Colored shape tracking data
....

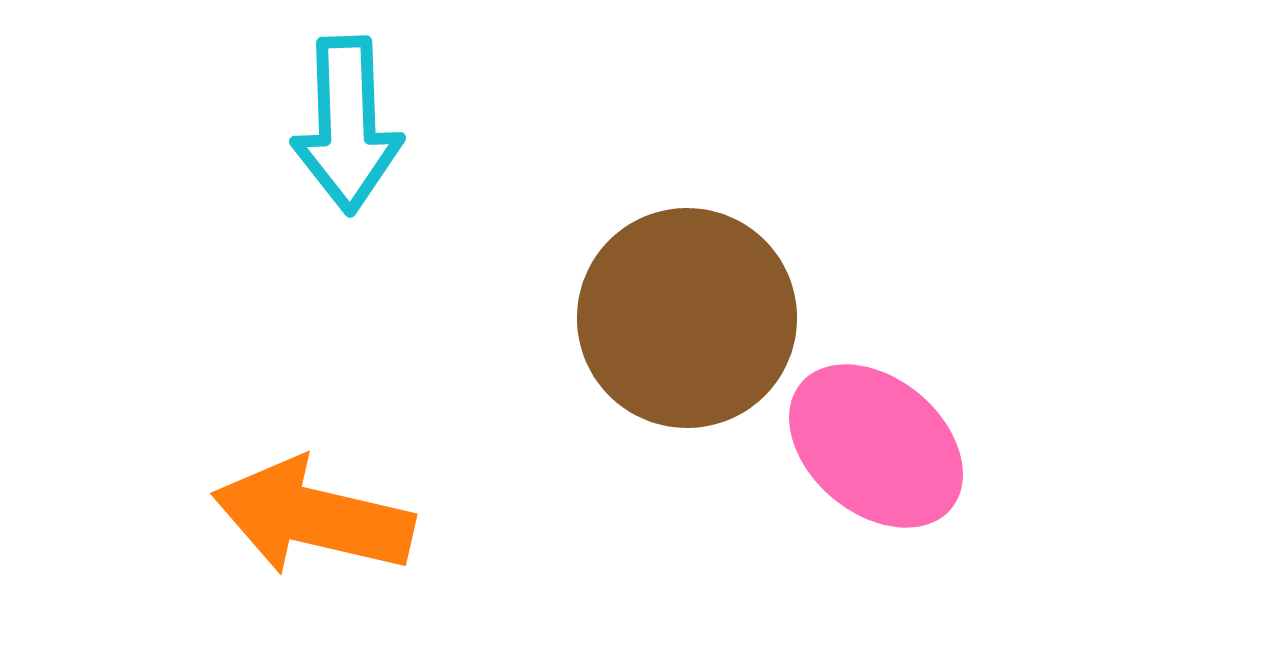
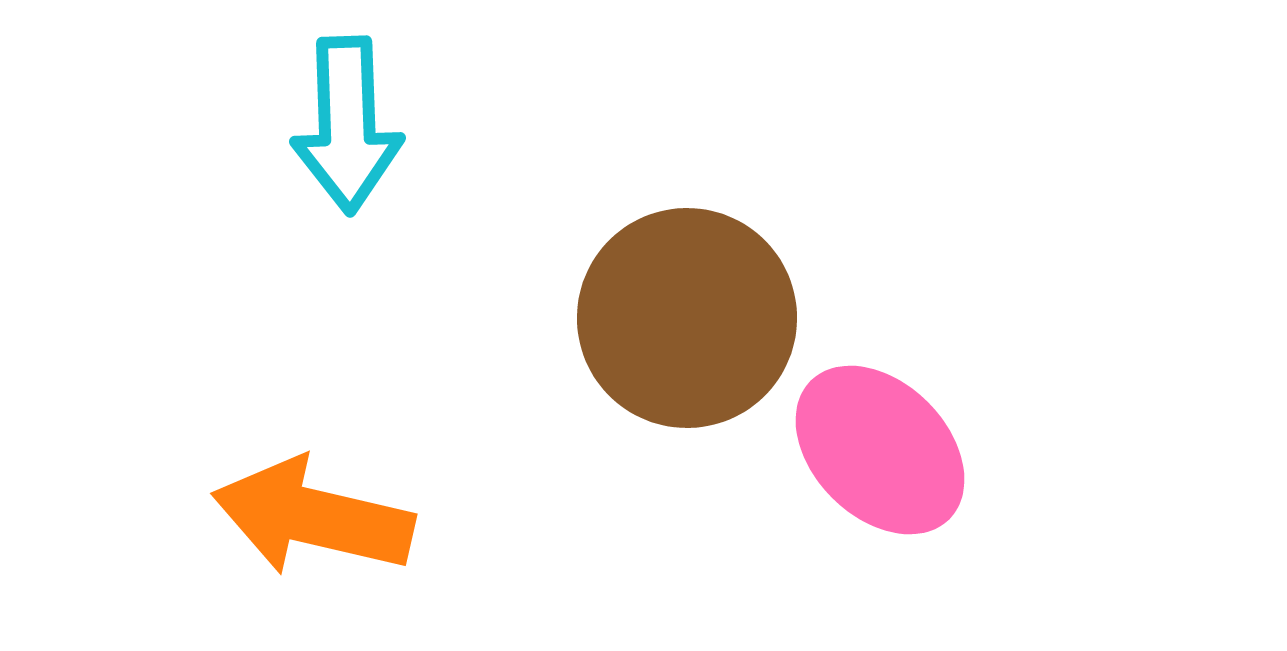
pink ellipse: moved 4 px right, 4 px down; rotated 5 degrees clockwise
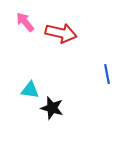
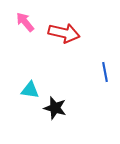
red arrow: moved 3 px right
blue line: moved 2 px left, 2 px up
black star: moved 3 px right
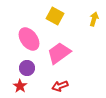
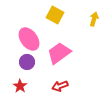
yellow square: moved 1 px up
purple circle: moved 6 px up
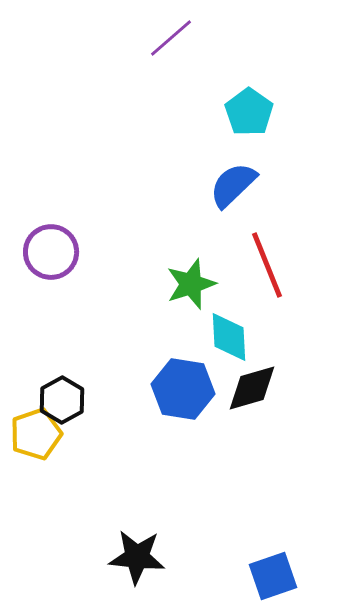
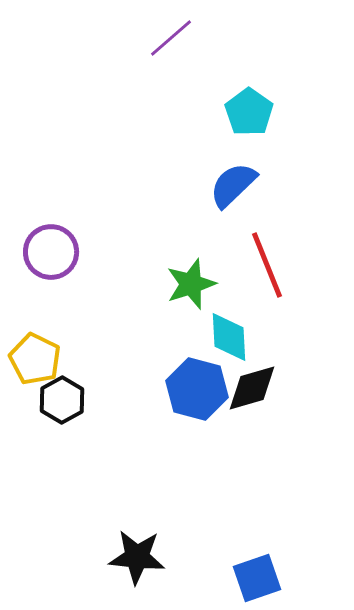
blue hexagon: moved 14 px right; rotated 6 degrees clockwise
yellow pentagon: moved 1 px left, 75 px up; rotated 27 degrees counterclockwise
blue square: moved 16 px left, 2 px down
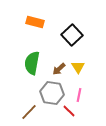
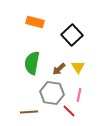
brown line: rotated 42 degrees clockwise
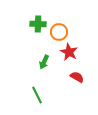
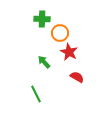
green cross: moved 4 px right, 5 px up
orange circle: moved 1 px right, 1 px down
green arrow: rotated 112 degrees clockwise
green line: moved 1 px left, 1 px up
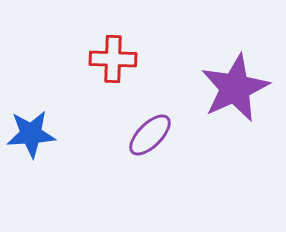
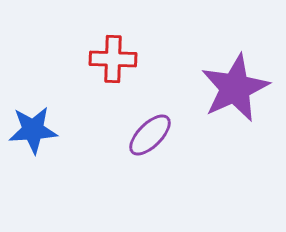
blue star: moved 2 px right, 4 px up
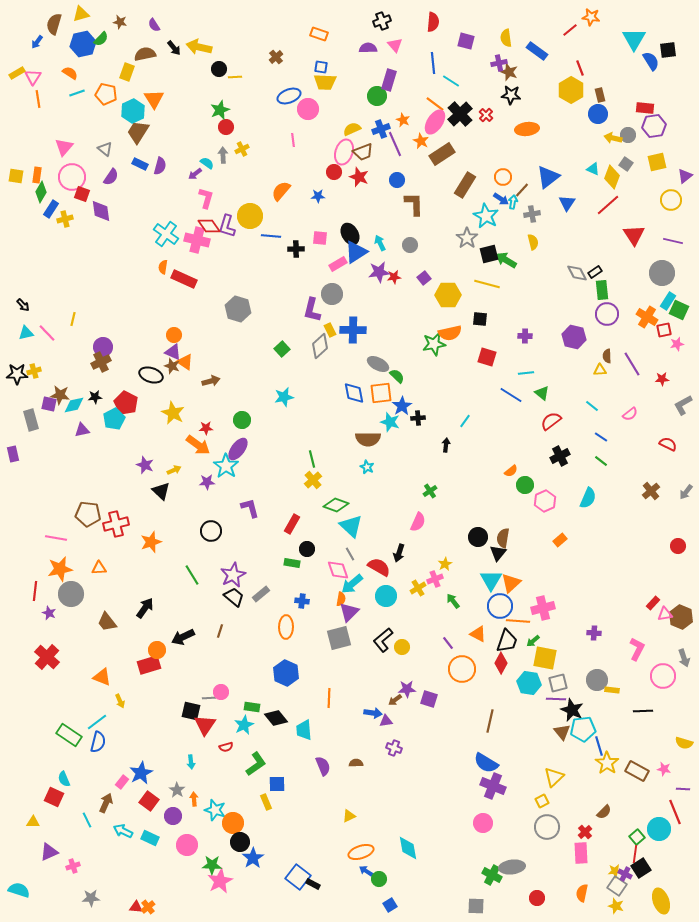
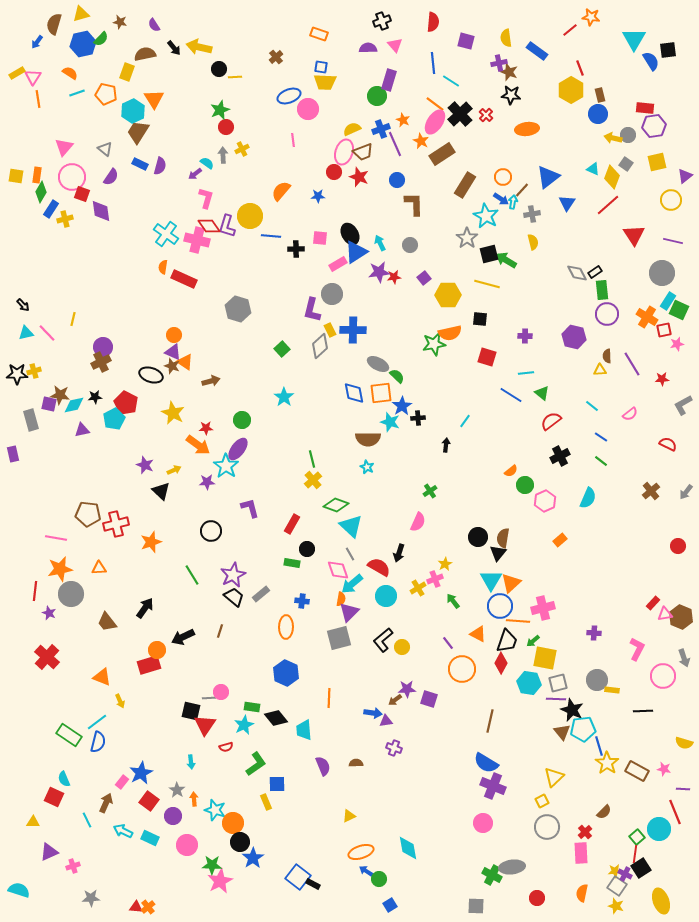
cyan star at (284, 397): rotated 24 degrees counterclockwise
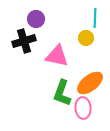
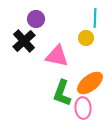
black cross: rotated 25 degrees counterclockwise
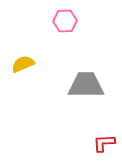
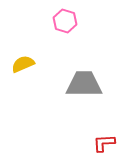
pink hexagon: rotated 20 degrees clockwise
gray trapezoid: moved 2 px left, 1 px up
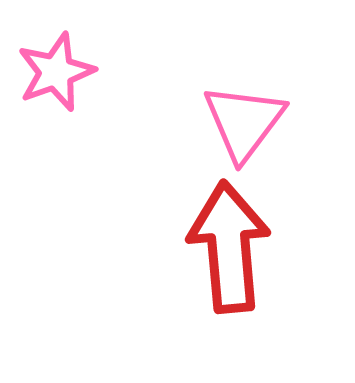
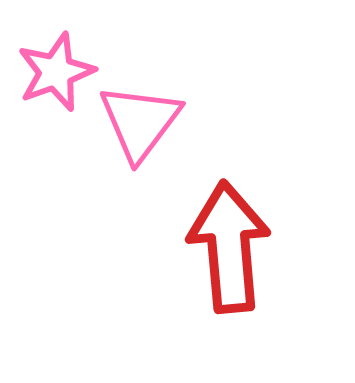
pink triangle: moved 104 px left
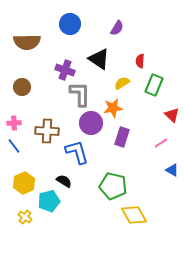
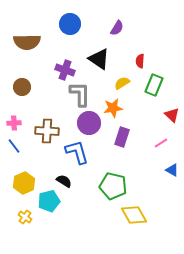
purple circle: moved 2 px left
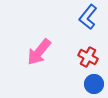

....

Although the records above contain pictures, your copy should give only their text, exactly as written.

Task response:
pink ellipse: moved 4 px right, 4 px down; rotated 5 degrees clockwise
red arrow: moved 3 px right
blue line: moved 2 px left, 2 px up
black star: moved 3 px right
yellow square: moved 1 px up
purple circle: moved 6 px up
blue hexagon: moved 14 px right; rotated 6 degrees clockwise
yellow pentagon: moved 1 px left, 75 px up; rotated 27 degrees counterclockwise
blue square: moved 16 px left, 2 px down
brown line: rotated 42 degrees clockwise
green cross: moved 4 px right, 5 px up
orange circle: moved 1 px right, 1 px down
green arrow: rotated 112 degrees clockwise
green line: moved 1 px left, 1 px up
blue star: moved 2 px right, 4 px up
cyan star at (284, 397): rotated 24 degrees counterclockwise
black cross: rotated 25 degrees counterclockwise
pink hexagon: rotated 20 degrees clockwise
gray trapezoid: moved 2 px left, 1 px up
pink triangle: moved 104 px left
purple circle: moved 2 px left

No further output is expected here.